#### [How to complete this task]
Given the records below, pull every line with the word "grey" into the answer.

Object tracking records:
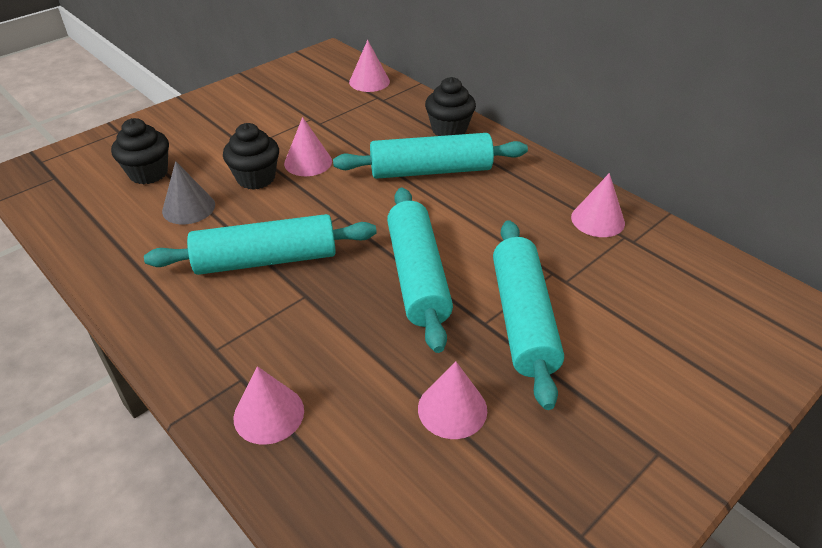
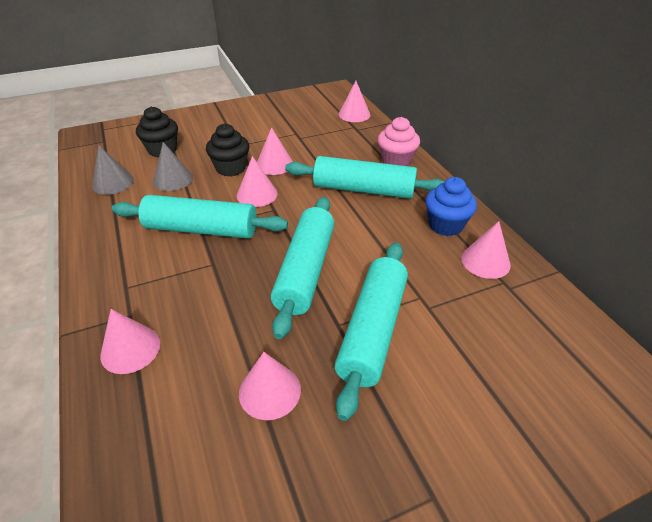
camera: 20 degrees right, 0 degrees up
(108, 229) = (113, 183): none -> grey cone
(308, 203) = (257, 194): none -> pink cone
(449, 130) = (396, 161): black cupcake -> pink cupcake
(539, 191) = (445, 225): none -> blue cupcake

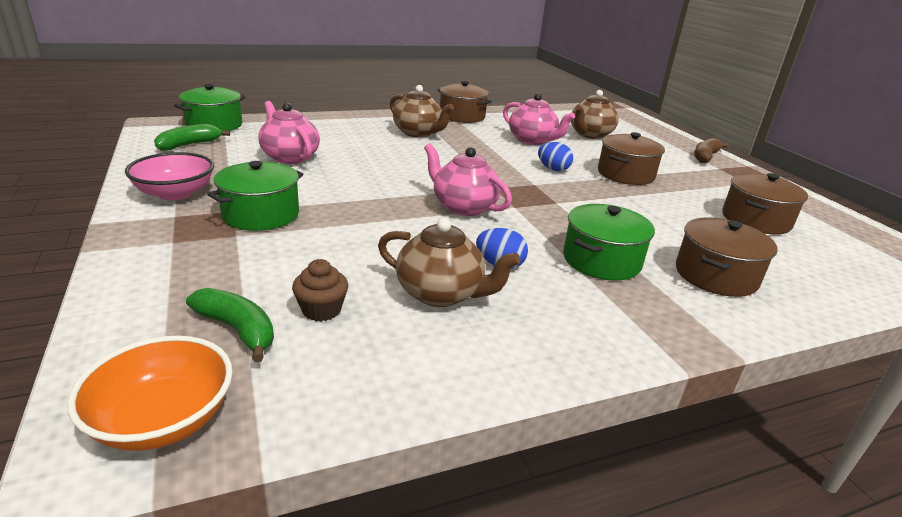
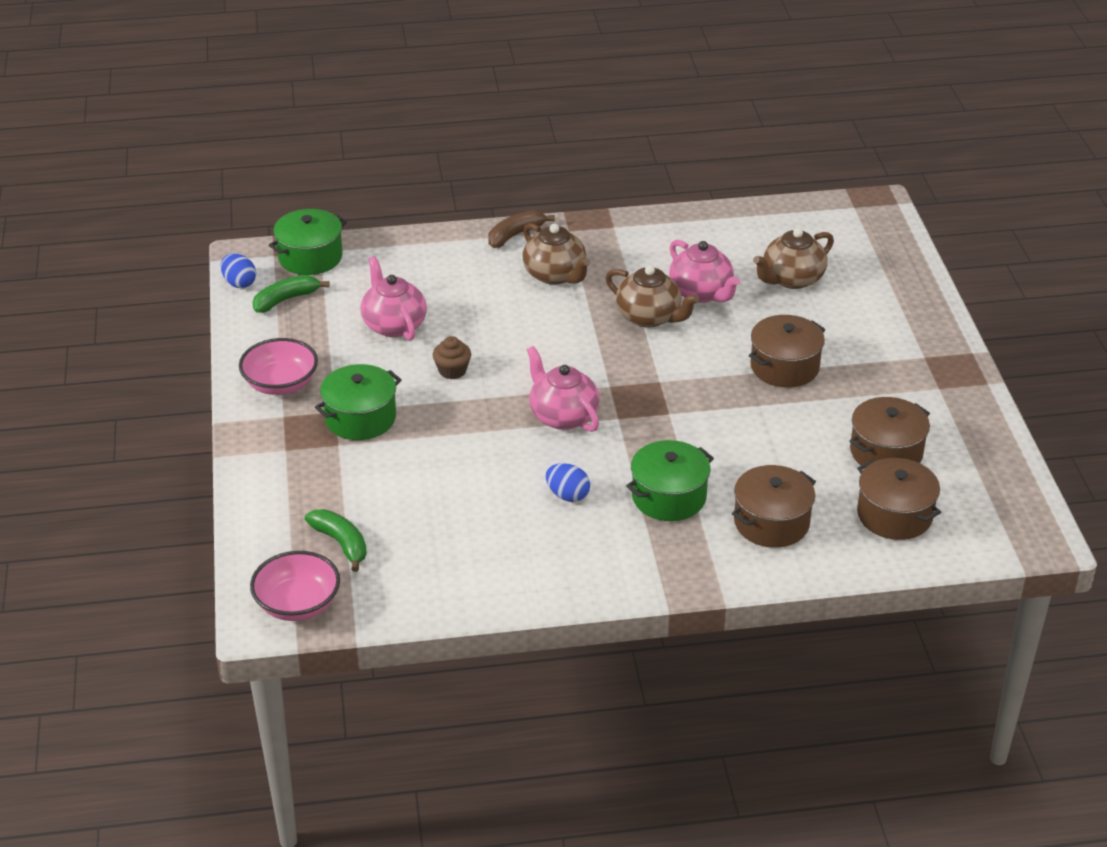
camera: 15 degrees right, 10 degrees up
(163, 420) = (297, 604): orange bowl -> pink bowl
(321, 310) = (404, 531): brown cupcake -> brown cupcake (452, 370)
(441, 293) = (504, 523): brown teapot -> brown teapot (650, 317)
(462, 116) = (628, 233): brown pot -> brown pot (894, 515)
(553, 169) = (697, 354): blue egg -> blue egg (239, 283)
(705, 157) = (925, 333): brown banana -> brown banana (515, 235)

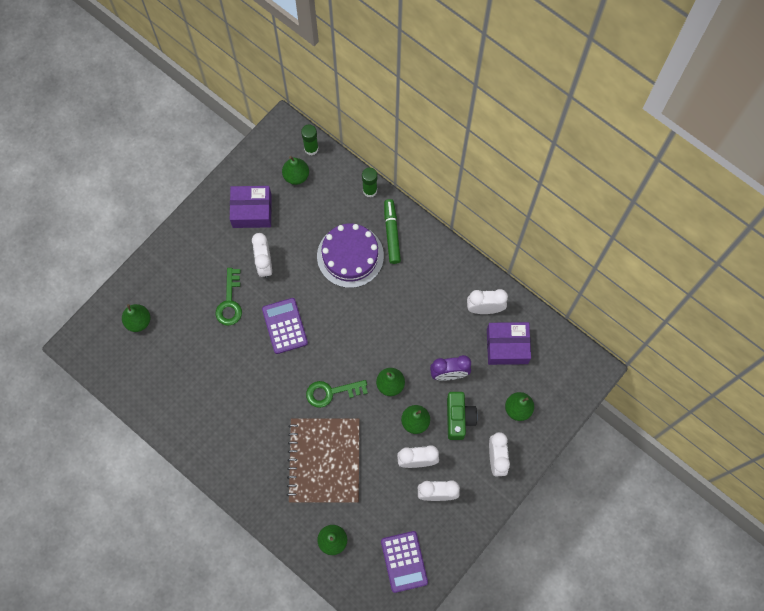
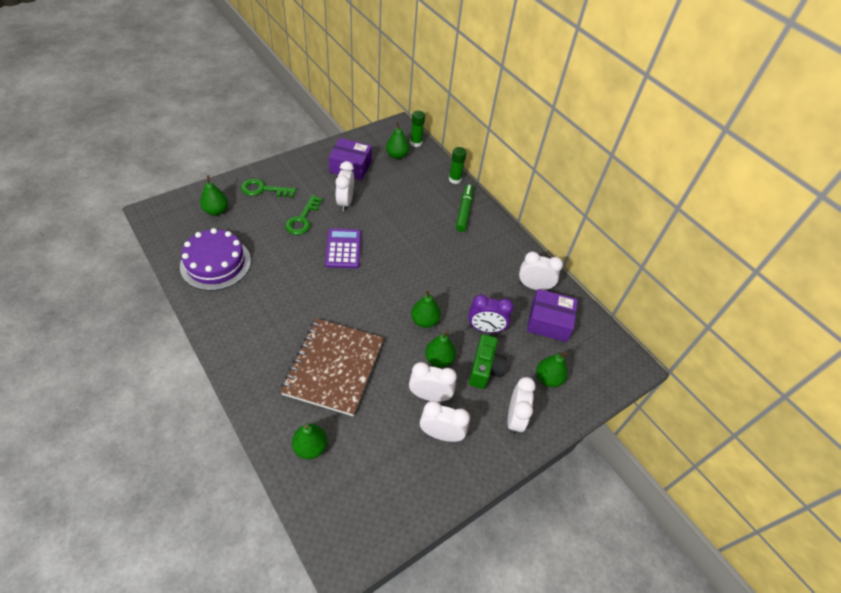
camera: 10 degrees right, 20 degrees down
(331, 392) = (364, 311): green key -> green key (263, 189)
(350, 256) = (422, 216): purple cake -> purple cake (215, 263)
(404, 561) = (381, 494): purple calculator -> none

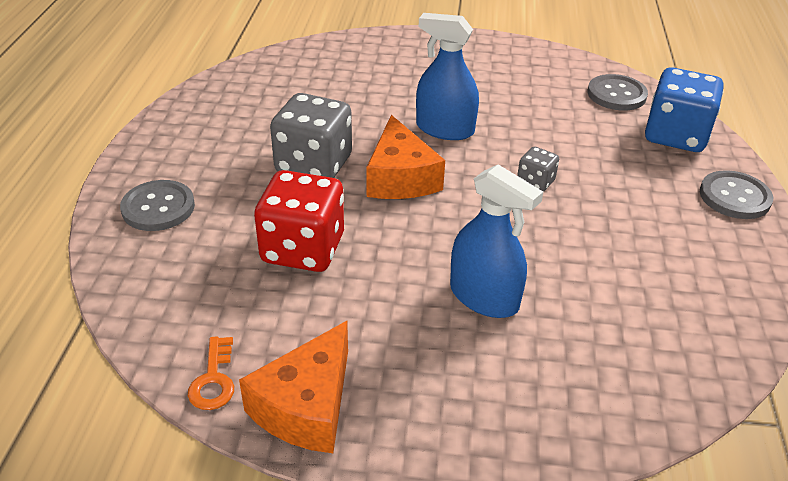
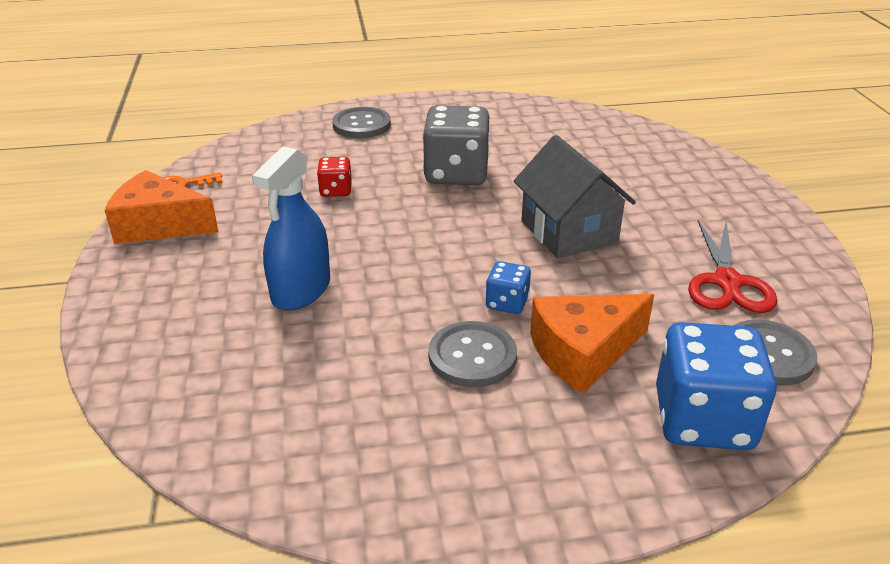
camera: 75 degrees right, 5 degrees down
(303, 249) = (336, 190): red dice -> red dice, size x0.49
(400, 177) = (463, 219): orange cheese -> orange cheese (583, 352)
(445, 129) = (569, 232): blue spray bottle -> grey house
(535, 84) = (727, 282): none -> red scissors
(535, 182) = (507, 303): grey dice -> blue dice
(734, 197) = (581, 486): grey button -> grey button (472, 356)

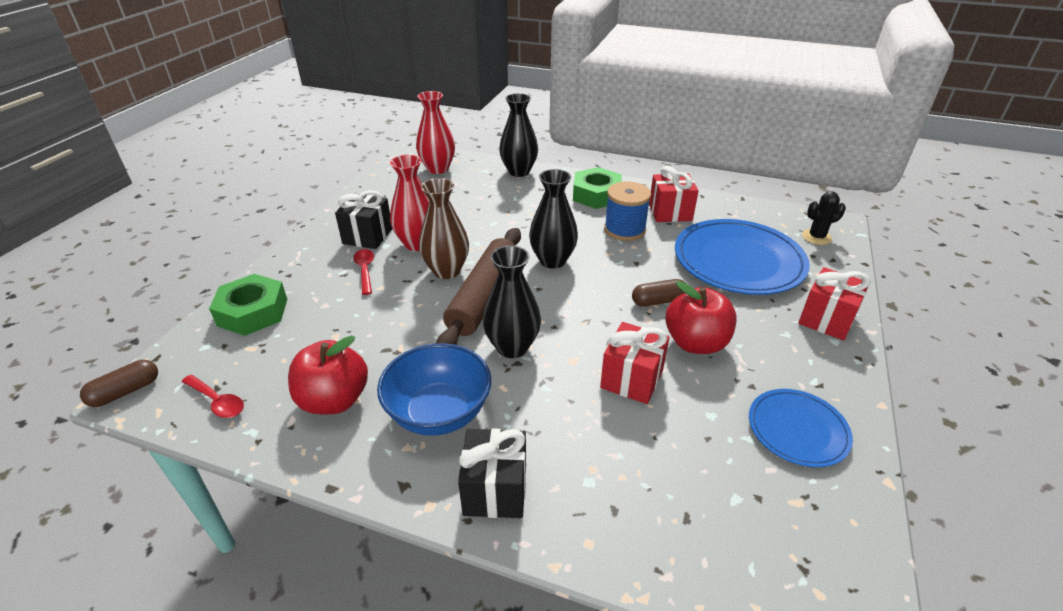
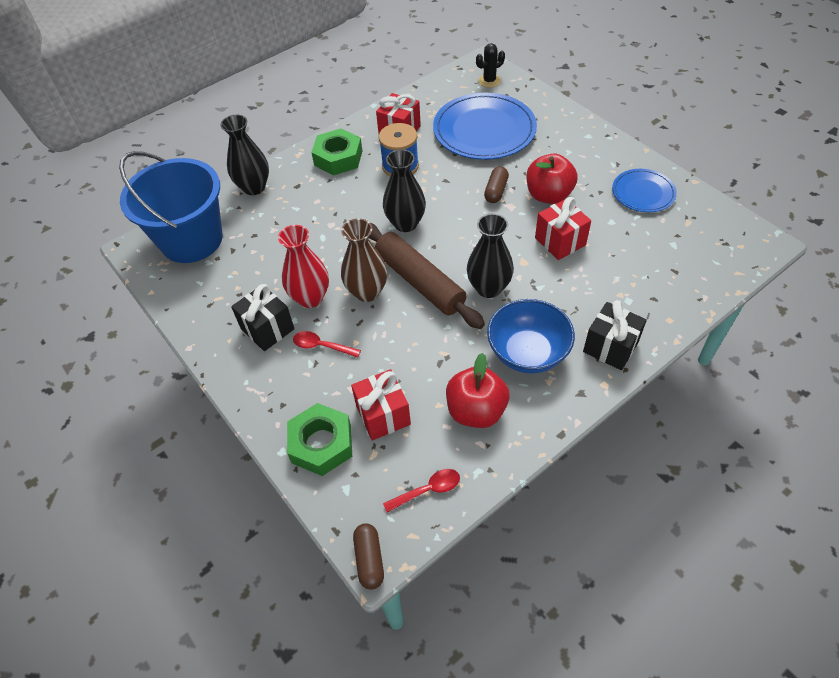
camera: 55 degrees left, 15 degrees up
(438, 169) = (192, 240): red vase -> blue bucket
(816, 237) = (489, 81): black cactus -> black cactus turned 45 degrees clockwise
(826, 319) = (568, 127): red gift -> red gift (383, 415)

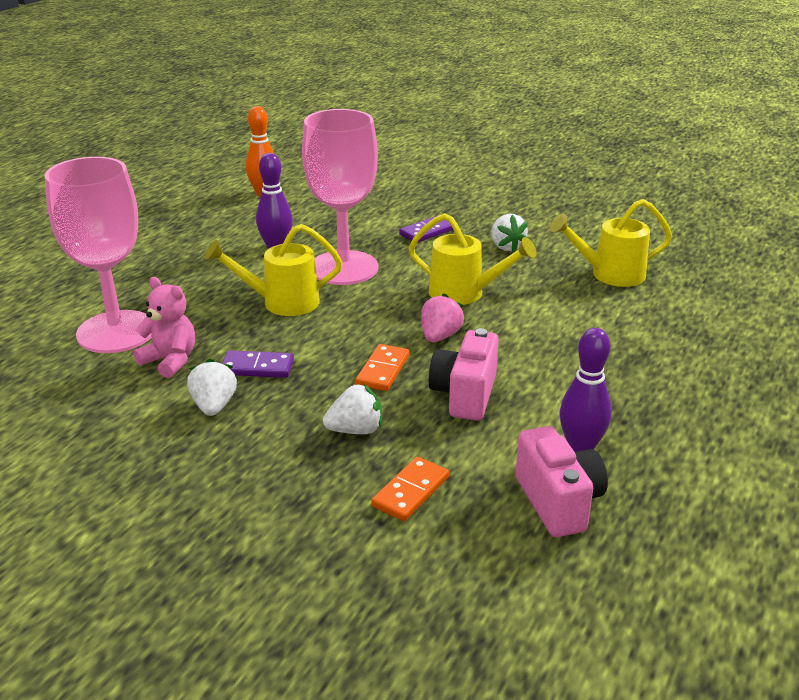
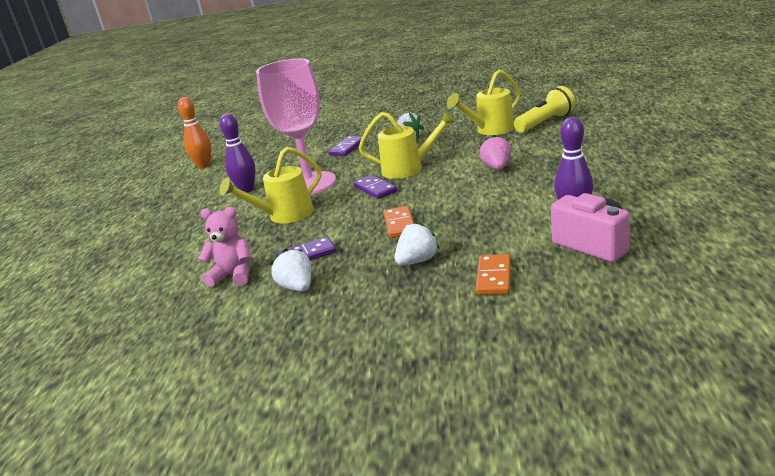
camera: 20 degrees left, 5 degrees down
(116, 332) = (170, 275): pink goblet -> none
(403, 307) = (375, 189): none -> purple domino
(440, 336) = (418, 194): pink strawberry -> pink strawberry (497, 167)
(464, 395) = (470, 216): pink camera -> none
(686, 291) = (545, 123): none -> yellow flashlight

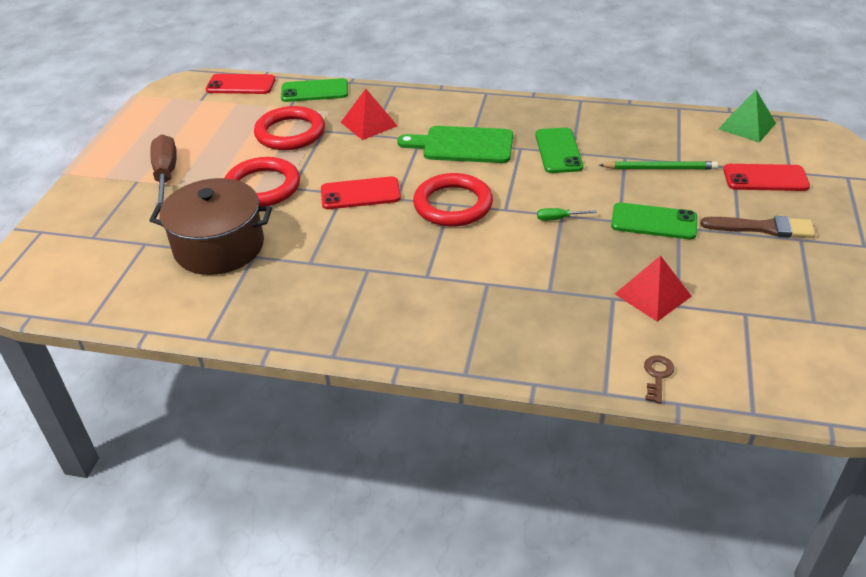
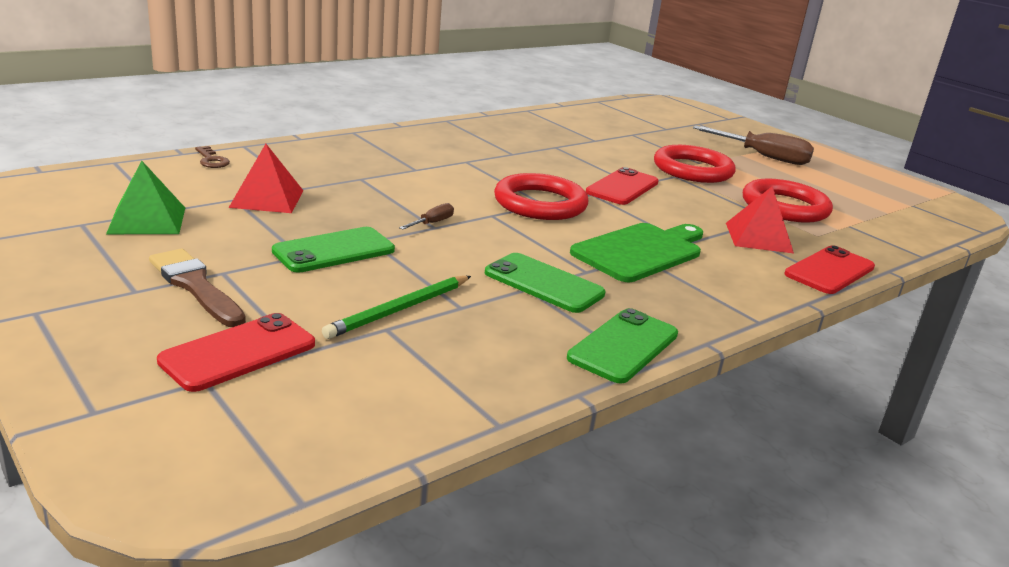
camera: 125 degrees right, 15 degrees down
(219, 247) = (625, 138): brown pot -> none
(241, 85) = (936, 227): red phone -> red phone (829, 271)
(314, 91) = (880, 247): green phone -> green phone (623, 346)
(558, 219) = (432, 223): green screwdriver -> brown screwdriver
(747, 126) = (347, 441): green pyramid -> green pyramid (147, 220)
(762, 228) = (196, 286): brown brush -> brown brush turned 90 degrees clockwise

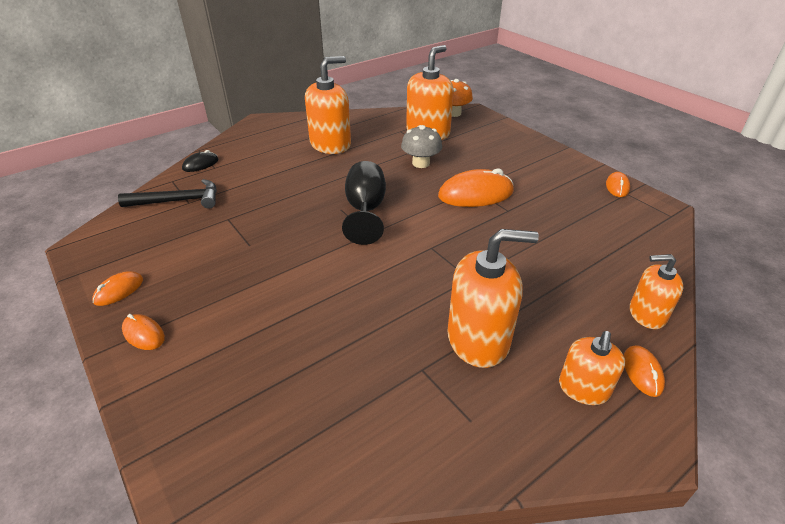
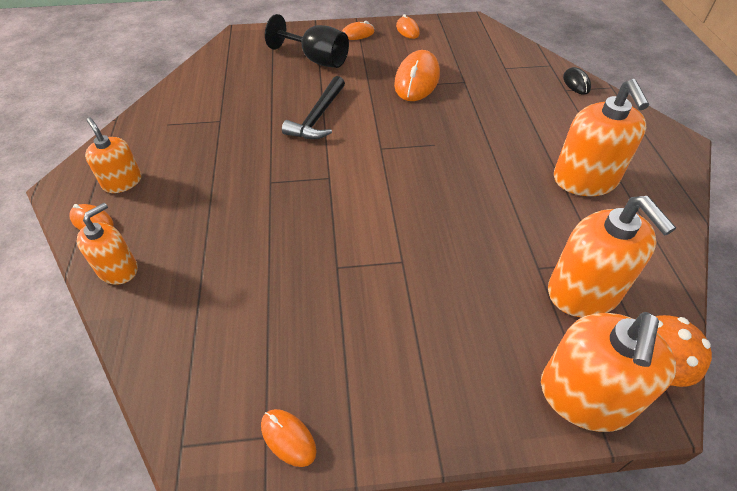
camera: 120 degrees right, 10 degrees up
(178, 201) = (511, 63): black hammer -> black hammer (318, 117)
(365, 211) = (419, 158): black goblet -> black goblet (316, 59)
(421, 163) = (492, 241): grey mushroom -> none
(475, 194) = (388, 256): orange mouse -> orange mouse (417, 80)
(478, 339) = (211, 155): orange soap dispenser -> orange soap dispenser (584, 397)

#### [Result below]
(108, 229) = (113, 183): none -> grey cone
(445, 129) = (569, 232): blue spray bottle -> grey house
(535, 182) = (507, 303): grey dice -> blue dice
(734, 197) = (581, 486): grey button -> grey button (472, 356)
(421, 163) = (492, 241): grey mushroom -> none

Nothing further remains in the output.